*** Block opens ***

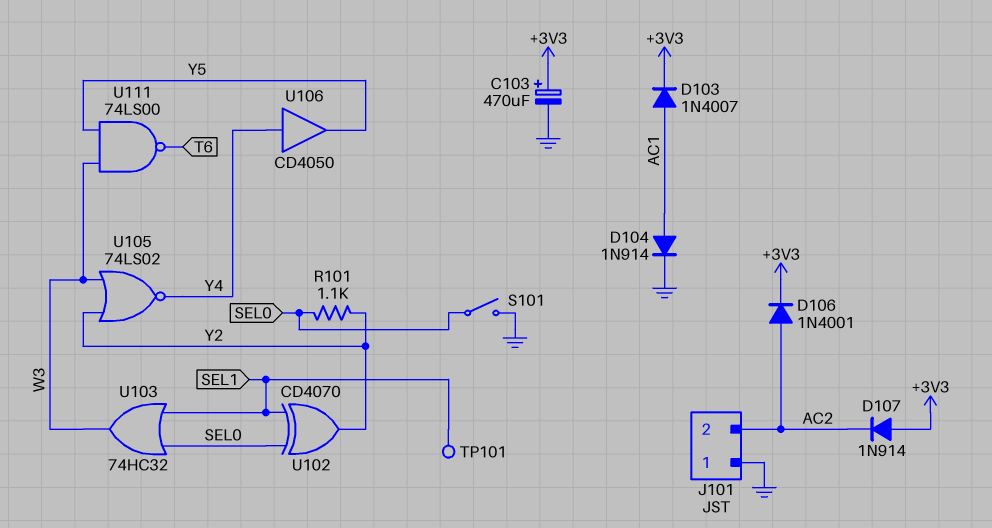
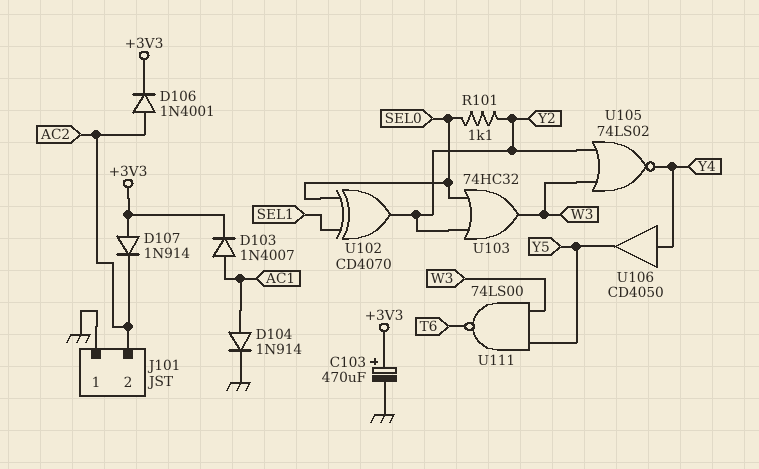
S101: switch (GND, SEL0) -> none
TP101: test point (SEL1) -> none
U103: OR 74HC32 (in SEL0, in SEL1, out W3) -> OR 74HC32 (in SEL0, in Y2, out W3)

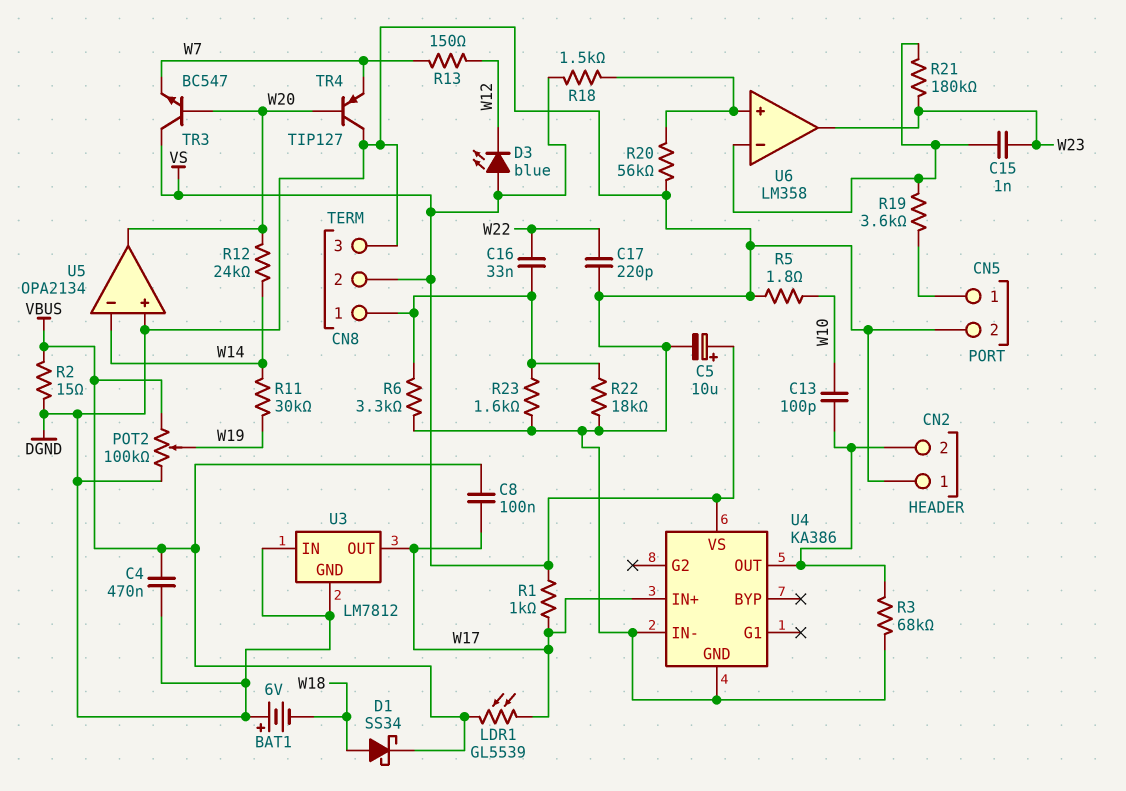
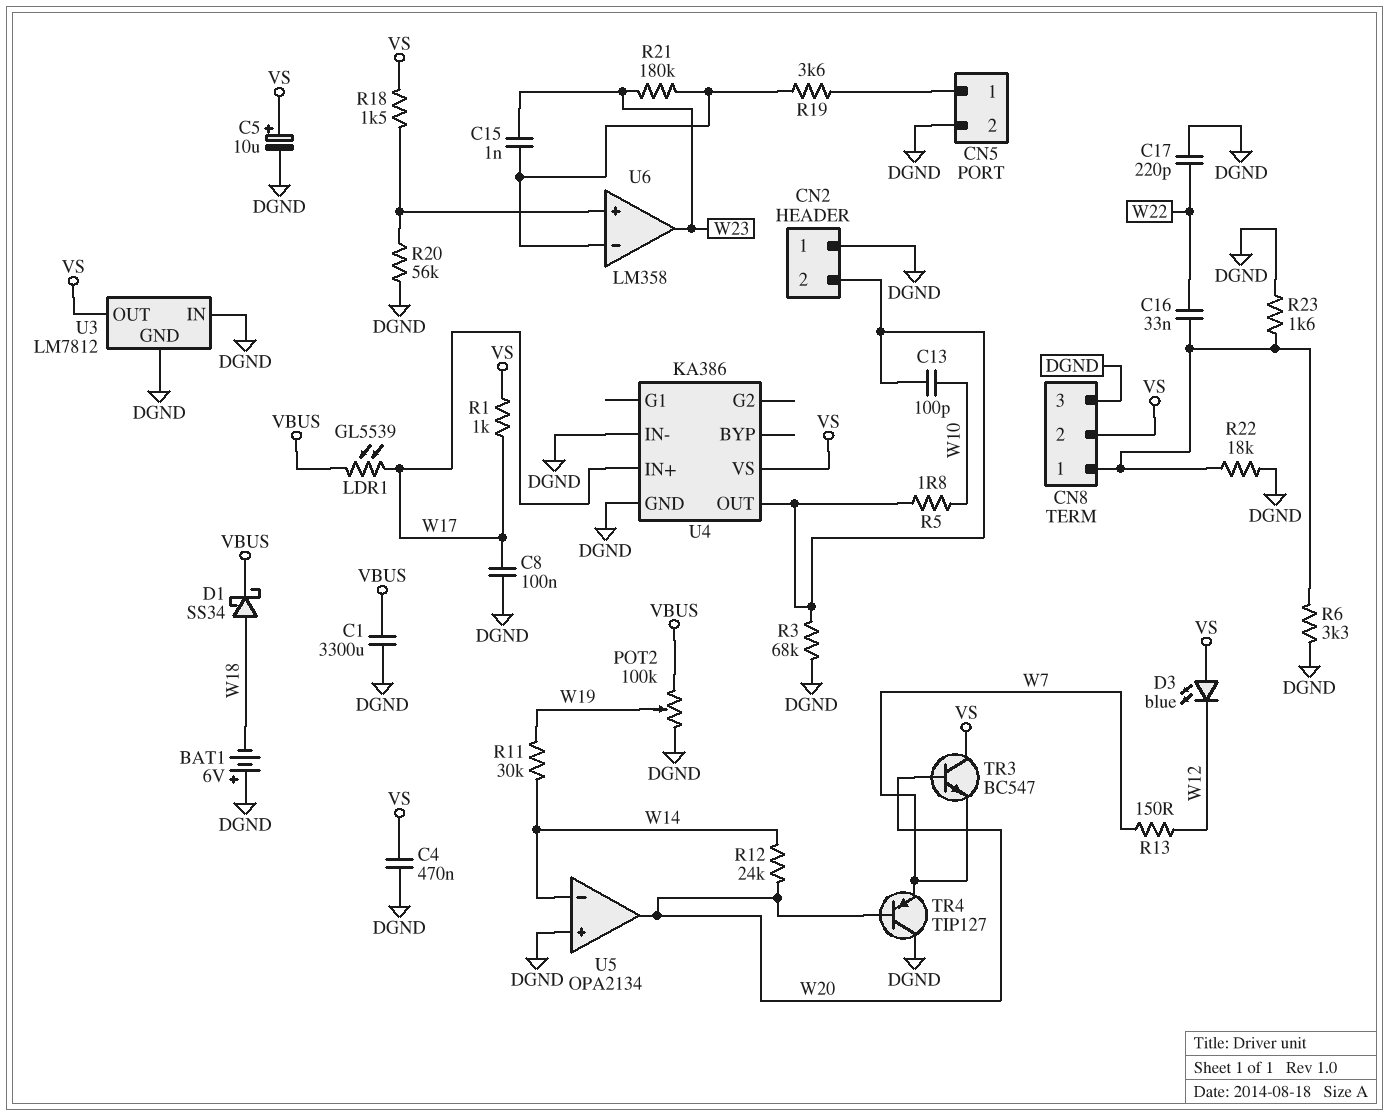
C1: none -> 3300uF (DGND, VBUS)
C4: 470nF (DGND, VBUS) -> 470nF (DGND, VS)
C8: 100nF (VBUS, W17) -> 100nF (DGND, W17)
R2: 15 (DGND, VBUS) -> none
R5: 1.8 (DGND, W10) -> 1.8 (CN2/2, W10)
U3 pin OUT: W17 -> VS

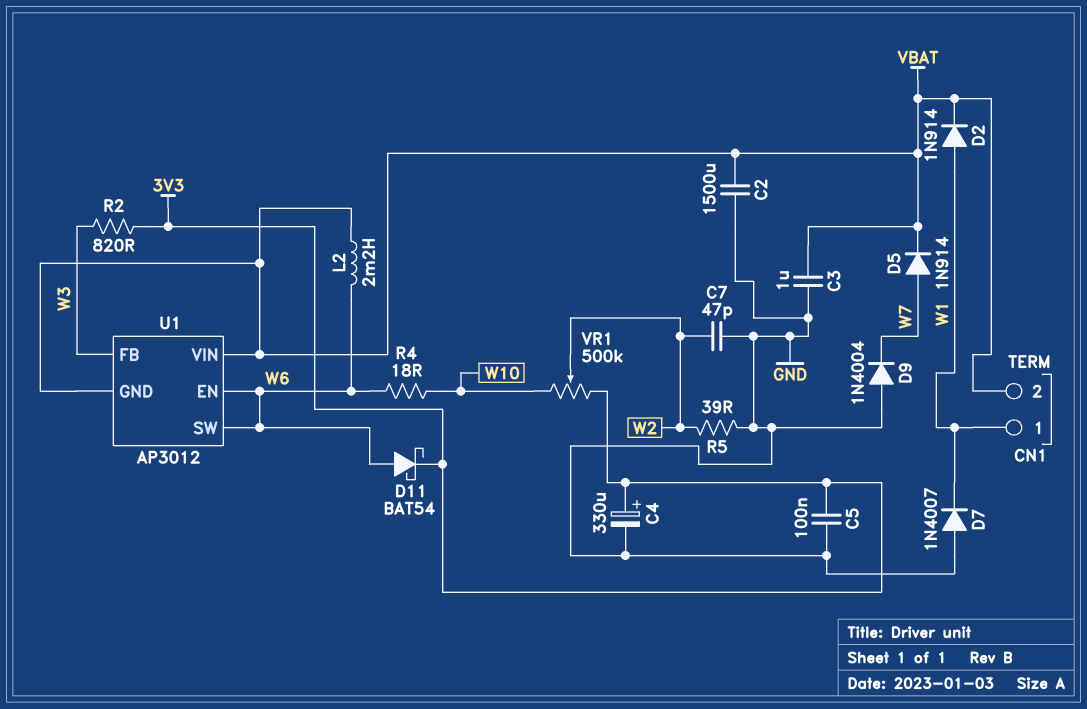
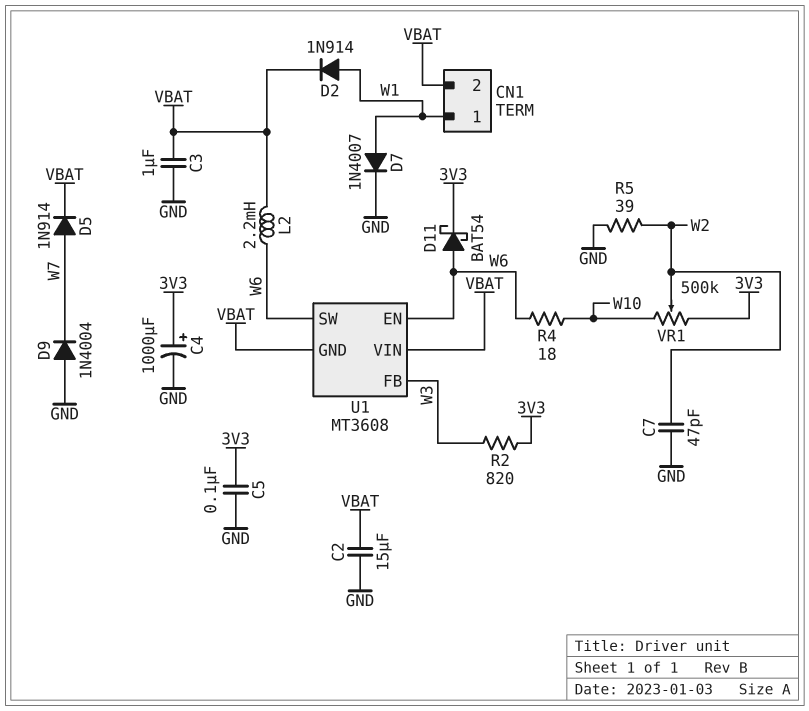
C2: 1500uF (GND, VBAT) -> 15uF (GND, VBAT)
C4: 330uF (plus 3V3, minus GND) -> 1000uF (plus 3V3, minus GND)
D7: diode 1N4007 (A GND, K W1) -> diode 1N4007 (A W1, K GND)
U1: AP3012 -> MT3608

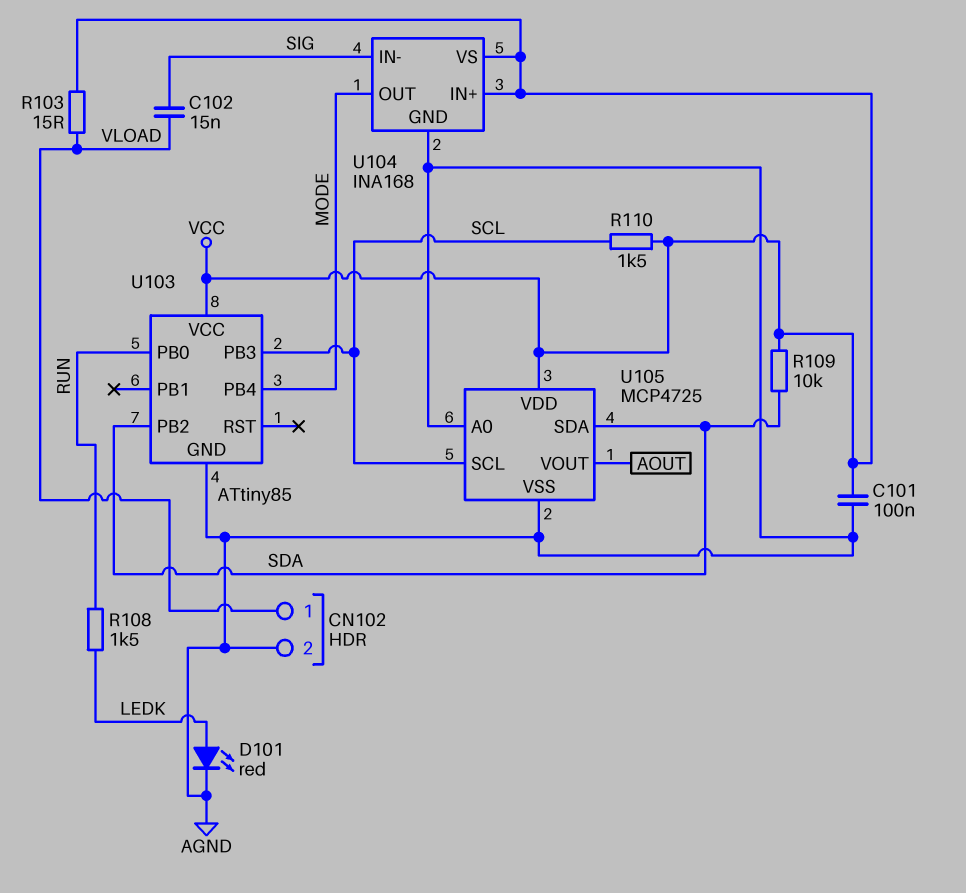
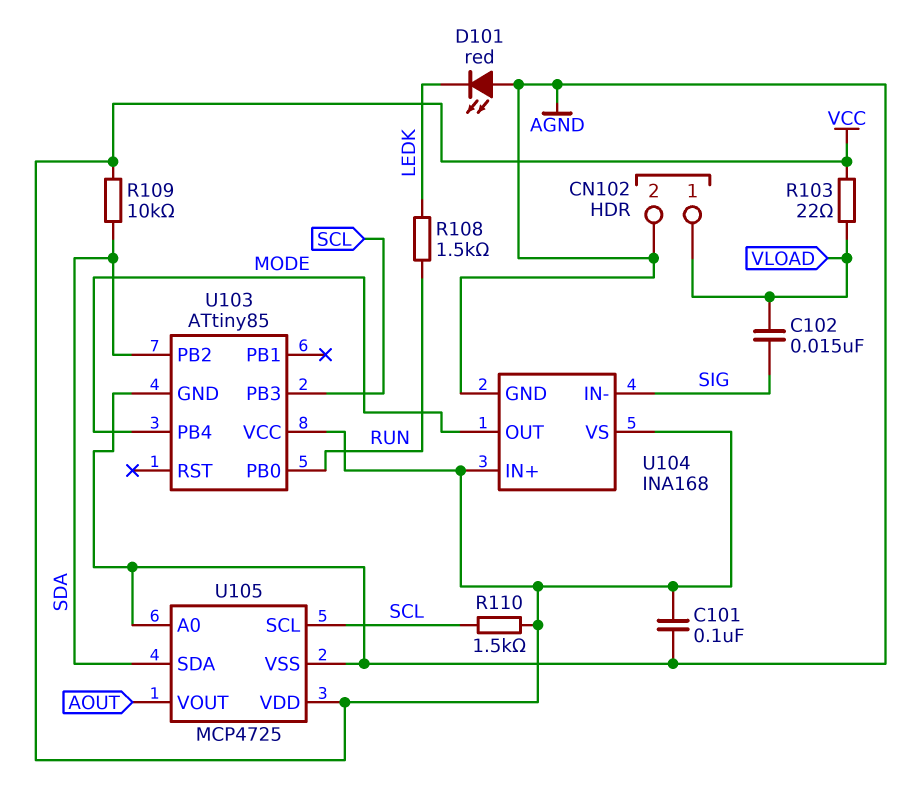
D101: LED red (A LEDK, K AGND) -> LED red (A AGND, K LEDK)
R103: 15 (VCC, VLOAD) -> 22 (VCC, VLOAD)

*** Block closes ***

Exercise goal:
The required answer is each line of the data in which the word "DGND" appears.

Response area:
C1: none -> 3300uF (DGND, VBUS)
C4: 470nF (DGND, VBUS) -> 470nF (DGND, VS)
C8: 100nF (VBUS, W17) -> 100nF (DGND, W17)
R2: 15 (DGND, VBUS) -> none
R5: 1.8 (DGND, W10) -> 1.8 (CN2/2, W10)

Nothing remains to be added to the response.